Extract from the material the part that opens with the line containing "Is there a large" and closes with the line containing "From the image, it's", including both of those lines, and reproduce it without any change.

-- Material for this task start --

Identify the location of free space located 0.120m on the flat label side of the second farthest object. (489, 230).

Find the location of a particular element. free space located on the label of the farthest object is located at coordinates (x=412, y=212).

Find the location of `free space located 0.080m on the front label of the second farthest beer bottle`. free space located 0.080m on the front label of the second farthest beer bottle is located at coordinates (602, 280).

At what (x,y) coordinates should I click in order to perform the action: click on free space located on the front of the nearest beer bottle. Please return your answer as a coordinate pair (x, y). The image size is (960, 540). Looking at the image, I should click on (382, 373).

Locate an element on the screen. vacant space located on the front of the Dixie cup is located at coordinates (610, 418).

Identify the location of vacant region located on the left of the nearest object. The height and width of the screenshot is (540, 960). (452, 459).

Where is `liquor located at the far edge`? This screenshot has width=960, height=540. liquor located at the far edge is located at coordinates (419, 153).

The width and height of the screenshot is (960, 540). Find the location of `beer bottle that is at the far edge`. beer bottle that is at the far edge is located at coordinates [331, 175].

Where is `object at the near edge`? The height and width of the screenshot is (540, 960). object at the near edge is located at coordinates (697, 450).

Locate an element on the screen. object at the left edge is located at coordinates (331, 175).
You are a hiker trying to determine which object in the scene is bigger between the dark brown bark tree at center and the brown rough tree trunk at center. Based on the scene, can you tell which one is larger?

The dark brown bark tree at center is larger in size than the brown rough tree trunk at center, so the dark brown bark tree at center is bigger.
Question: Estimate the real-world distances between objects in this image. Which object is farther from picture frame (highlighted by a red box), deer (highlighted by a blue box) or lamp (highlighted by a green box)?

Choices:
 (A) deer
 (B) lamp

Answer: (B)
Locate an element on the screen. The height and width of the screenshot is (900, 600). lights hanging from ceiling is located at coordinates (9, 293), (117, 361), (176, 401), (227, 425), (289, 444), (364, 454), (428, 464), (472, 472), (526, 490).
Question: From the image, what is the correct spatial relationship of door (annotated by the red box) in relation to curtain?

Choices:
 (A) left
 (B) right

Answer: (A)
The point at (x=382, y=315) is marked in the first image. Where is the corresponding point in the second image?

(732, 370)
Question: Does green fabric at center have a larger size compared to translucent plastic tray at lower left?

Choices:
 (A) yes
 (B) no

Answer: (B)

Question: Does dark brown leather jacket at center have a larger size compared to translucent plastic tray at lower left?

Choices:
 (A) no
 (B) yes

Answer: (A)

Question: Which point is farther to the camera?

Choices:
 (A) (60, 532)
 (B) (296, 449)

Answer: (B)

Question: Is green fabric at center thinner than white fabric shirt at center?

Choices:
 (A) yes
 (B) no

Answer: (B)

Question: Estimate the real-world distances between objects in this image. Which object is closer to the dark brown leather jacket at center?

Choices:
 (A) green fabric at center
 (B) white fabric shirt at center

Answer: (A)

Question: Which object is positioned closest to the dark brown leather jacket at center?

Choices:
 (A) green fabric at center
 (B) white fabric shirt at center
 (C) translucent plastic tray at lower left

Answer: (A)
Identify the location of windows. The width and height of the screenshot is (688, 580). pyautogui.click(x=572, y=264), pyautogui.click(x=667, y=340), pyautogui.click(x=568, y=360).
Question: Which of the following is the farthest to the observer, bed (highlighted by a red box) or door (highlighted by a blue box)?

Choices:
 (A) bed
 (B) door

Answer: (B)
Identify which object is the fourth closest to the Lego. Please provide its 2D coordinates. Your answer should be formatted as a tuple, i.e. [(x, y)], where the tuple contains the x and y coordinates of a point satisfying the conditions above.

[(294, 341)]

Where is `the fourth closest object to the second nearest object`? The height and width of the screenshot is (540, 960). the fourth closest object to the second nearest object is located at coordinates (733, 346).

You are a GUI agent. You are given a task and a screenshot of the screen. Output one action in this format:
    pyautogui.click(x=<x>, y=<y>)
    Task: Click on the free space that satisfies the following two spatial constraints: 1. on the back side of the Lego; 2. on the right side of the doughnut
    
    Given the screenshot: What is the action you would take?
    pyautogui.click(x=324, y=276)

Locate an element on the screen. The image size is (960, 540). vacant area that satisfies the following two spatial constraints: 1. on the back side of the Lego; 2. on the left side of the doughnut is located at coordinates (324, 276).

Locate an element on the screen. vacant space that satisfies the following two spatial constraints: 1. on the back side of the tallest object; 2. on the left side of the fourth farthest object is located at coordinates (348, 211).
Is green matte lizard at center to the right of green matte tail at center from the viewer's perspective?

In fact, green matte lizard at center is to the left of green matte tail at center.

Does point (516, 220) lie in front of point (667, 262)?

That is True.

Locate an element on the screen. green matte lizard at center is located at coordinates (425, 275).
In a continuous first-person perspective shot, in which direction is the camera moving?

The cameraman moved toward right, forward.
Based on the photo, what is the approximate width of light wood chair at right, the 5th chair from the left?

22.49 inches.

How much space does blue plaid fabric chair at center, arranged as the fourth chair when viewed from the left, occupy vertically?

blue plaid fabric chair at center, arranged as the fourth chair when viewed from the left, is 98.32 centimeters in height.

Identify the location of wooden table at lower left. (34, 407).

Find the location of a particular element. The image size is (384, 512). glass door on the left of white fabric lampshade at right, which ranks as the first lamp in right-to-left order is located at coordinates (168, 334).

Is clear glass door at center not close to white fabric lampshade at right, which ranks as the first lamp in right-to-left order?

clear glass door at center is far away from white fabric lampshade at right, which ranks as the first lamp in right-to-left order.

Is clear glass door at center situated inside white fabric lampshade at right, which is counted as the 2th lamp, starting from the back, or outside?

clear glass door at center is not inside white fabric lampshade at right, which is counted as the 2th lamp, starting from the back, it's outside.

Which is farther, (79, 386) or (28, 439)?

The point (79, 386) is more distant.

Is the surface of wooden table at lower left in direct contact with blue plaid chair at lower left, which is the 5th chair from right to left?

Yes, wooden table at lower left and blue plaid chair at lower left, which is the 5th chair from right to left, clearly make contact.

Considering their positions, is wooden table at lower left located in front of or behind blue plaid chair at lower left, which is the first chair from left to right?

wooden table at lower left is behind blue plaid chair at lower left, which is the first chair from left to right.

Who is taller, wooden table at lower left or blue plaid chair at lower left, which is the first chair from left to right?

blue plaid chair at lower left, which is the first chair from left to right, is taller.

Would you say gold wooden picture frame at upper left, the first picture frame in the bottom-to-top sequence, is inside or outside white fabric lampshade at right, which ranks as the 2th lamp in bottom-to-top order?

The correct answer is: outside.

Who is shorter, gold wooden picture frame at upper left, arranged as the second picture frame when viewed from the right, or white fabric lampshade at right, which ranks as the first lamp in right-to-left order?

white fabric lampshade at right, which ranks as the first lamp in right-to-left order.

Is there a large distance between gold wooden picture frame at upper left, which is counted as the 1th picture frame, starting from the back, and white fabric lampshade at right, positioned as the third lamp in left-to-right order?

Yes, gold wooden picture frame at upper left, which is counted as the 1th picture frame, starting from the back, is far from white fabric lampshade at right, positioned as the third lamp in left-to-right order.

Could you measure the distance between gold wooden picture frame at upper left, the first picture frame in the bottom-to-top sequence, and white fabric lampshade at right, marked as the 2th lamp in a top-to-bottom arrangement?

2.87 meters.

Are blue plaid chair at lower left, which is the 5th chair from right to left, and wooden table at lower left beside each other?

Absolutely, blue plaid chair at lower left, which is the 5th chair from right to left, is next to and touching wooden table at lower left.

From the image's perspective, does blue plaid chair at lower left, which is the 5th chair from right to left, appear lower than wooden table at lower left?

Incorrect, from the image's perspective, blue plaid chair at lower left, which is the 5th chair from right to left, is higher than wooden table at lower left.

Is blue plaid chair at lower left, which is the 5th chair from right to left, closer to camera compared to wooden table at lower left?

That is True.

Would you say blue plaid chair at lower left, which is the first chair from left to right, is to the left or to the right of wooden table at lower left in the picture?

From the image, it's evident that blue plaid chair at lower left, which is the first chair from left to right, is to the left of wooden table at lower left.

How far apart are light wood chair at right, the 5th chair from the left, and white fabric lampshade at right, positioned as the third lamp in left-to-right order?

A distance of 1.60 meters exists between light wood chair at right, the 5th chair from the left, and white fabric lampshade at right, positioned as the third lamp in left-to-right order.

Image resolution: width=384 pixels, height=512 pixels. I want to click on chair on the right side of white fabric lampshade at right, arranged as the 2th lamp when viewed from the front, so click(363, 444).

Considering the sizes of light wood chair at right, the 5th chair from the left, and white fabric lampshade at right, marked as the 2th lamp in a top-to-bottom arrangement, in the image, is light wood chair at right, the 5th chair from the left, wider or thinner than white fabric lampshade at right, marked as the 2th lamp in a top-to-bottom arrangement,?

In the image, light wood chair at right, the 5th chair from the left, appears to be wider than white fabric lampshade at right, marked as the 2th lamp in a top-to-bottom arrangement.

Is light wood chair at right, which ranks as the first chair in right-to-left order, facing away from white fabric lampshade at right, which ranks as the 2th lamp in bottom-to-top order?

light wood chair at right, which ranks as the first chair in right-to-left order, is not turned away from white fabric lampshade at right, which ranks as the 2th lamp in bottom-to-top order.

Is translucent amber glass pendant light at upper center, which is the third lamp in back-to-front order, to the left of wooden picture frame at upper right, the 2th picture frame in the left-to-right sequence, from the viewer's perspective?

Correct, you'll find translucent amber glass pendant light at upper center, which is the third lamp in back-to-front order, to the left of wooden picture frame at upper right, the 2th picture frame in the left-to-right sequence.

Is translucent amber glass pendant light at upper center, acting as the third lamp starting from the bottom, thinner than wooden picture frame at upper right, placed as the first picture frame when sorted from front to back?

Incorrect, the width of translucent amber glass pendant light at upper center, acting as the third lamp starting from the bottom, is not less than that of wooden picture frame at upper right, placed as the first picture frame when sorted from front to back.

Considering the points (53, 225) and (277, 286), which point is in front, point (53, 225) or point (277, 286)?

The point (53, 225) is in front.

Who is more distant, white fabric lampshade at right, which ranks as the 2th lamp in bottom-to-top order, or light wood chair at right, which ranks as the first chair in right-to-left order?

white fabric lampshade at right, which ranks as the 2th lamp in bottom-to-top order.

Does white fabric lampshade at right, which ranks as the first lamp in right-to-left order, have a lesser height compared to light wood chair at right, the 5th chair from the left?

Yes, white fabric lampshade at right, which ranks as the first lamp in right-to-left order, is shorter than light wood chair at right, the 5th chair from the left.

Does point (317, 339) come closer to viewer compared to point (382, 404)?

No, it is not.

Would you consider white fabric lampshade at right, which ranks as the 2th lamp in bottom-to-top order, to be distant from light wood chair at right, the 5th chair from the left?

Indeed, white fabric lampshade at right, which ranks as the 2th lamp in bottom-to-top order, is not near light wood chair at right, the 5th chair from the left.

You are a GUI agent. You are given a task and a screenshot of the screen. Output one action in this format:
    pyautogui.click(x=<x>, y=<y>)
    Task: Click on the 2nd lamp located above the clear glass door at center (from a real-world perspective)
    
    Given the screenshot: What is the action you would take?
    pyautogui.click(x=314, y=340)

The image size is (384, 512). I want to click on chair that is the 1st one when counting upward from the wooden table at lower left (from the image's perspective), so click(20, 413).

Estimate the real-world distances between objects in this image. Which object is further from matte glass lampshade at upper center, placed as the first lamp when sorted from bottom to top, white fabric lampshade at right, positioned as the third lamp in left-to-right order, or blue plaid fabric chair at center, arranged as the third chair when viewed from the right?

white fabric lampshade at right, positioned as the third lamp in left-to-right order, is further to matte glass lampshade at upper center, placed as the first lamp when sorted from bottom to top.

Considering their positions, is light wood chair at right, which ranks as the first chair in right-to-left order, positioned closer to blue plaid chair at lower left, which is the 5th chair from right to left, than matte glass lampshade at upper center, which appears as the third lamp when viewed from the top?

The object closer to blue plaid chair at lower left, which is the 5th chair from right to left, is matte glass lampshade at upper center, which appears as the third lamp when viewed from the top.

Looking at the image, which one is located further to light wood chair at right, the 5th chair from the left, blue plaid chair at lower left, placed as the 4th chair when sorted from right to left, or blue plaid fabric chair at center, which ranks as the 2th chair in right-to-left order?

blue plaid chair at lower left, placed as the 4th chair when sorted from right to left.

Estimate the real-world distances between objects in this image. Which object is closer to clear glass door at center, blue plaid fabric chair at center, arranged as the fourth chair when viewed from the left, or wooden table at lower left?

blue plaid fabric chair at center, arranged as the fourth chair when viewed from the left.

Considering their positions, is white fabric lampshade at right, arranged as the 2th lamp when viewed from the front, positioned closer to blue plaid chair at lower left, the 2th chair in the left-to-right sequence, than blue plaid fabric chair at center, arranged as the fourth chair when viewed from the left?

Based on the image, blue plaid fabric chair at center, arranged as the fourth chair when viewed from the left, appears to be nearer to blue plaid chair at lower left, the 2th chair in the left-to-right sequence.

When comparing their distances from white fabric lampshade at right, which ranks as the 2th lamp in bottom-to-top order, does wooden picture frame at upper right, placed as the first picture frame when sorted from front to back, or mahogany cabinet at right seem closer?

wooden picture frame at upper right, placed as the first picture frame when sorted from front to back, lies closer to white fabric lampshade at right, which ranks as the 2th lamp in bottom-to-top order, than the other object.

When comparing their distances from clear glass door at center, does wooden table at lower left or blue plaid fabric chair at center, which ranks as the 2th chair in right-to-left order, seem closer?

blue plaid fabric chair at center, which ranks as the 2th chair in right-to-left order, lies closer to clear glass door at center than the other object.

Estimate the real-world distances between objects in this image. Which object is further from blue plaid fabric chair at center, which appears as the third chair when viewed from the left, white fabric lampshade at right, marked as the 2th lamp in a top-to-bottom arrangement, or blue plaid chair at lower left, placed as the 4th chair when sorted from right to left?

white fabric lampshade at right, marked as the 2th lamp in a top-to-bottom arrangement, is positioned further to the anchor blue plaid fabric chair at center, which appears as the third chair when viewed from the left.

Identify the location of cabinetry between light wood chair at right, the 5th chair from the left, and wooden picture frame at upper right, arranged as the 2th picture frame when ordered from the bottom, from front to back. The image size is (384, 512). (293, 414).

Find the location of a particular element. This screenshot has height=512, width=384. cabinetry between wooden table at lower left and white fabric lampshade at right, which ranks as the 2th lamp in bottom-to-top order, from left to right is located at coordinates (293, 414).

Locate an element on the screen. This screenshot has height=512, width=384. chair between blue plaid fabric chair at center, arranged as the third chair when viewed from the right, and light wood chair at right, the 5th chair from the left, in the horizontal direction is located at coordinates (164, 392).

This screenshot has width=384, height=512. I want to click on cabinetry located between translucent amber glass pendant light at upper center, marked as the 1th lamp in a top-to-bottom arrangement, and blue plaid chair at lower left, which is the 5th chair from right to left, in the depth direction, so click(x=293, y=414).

-- Material for this task end --

Output of the task |
Is there a large distance between gold wooden picture frame at upper left, which is counted as the 1th picture frame, starting from the back, and white fabric lampshade at right, positioned as the third lamp in left-to-right order?

Yes, gold wooden picture frame at upper left, which is counted as the 1th picture frame, starting from the back, is far from white fabric lampshade at right, positioned as the third lamp in left-to-right order.

Could you measure the distance between gold wooden picture frame at upper left, the first picture frame in the bottom-to-top sequence, and white fabric lampshade at right, marked as the 2th lamp in a top-to-bottom arrangement?

2.87 meters.

Are blue plaid chair at lower left, which is the 5th chair from right to left, and wooden table at lower left beside each other?

Absolutely, blue plaid chair at lower left, which is the 5th chair from right to left, is next to and touching wooden table at lower left.

From the image's perspective, does blue plaid chair at lower left, which is the 5th chair from right to left, appear lower than wooden table at lower left?

Incorrect, from the image's perspective, blue plaid chair at lower left, which is the 5th chair from right to left, is higher than wooden table at lower left.

Is blue plaid chair at lower left, which is the 5th chair from right to left, closer to camera compared to wooden table at lower left?

That is True.

Would you say blue plaid chair at lower left, which is the first chair from left to right, is to the left or to the right of wooden table at lower left in the picture?

From the image, it's evident that blue plaid chair at lower left, which is the first chair from left to right, is to the left of wooden table at lower left.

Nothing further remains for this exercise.